### What is needed
Everything from the line containing "[(105,2),(95,12),(113,29),(123,19),(105,2)]" through the final line below must be output exactly, both ends included, with nothing else and no pictures.

### Material for this exercise
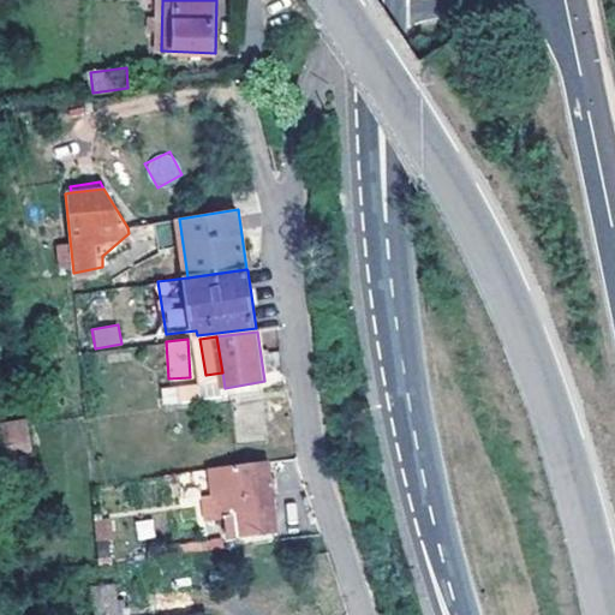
[(184,400),(212,396),(209,382),(183,386),(184,400)]
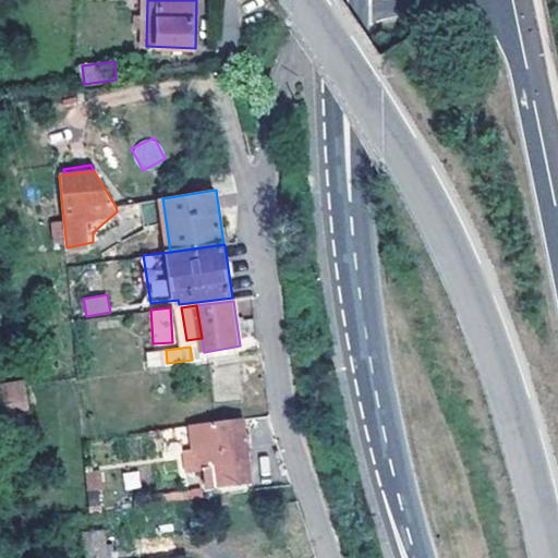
[(0,420),(29,415),(25,386),(0,388),(0,420)]
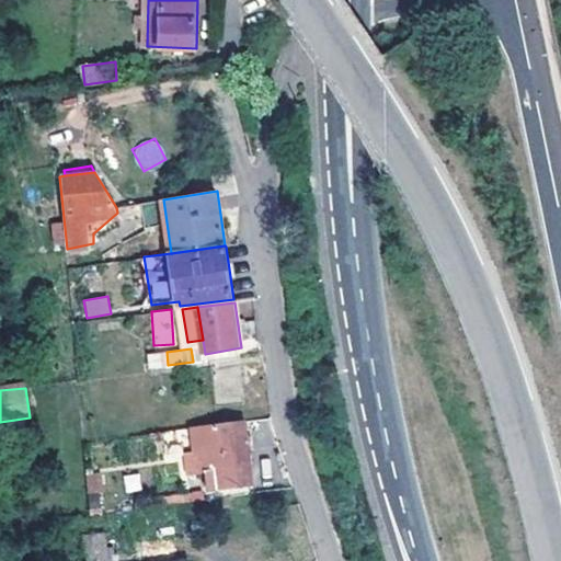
[(212,489),(254,484),(252,466),(251,457),(248,421),(182,430),(191,447),(205,446),(212,489)]
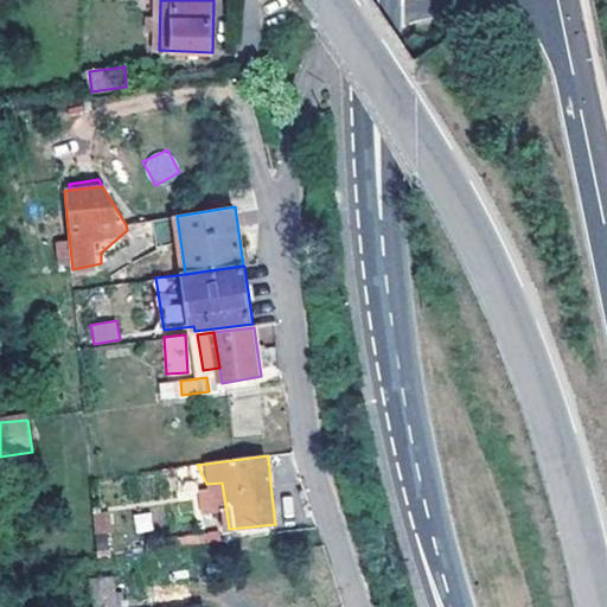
[(273,504),(281,503),(280,493),(272,494),(273,504)]
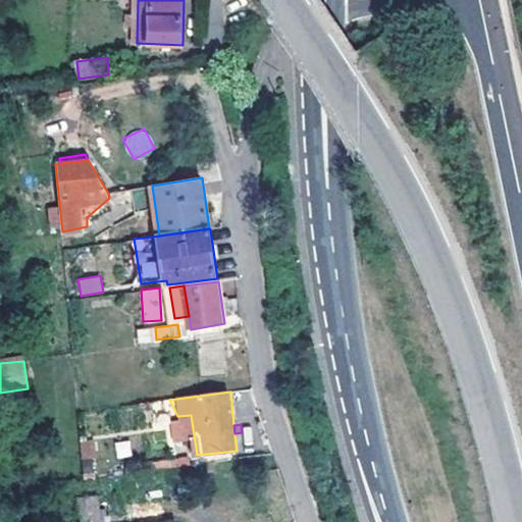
[(93,439),(80,440),(83,477),(96,476),(93,439)]
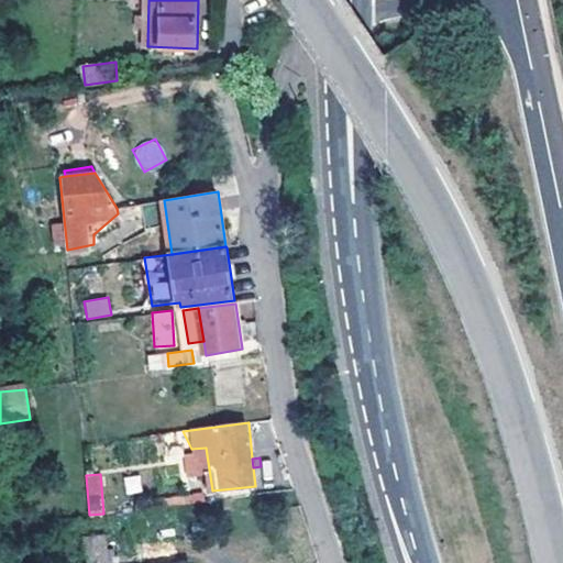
[(85,562),(110,562),(108,533),(83,536),(85,562)]
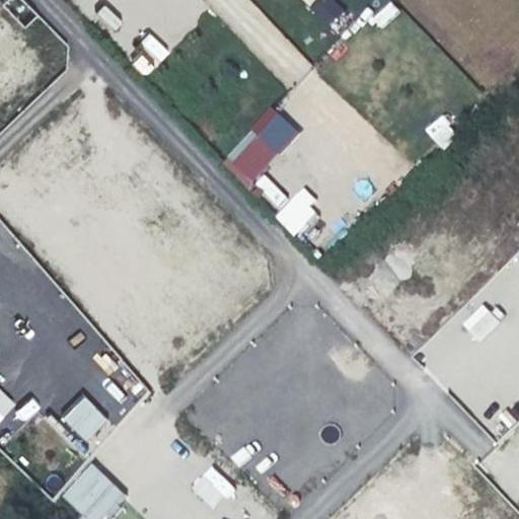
[(105,2),(95,12),(113,29),(123,19),(105,2)]
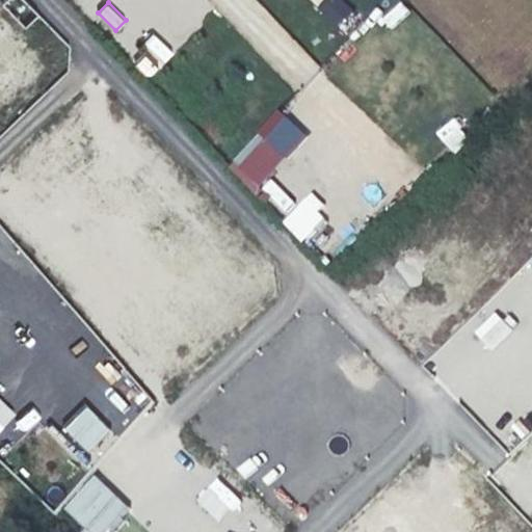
[(165,62),(176,50),(154,31),(143,43),(165,62)]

### Solution
[(105,2),(95,12),(113,29),(123,19),(105,2)]
[(165,62),(176,50),(154,31),(143,43),(165,62)]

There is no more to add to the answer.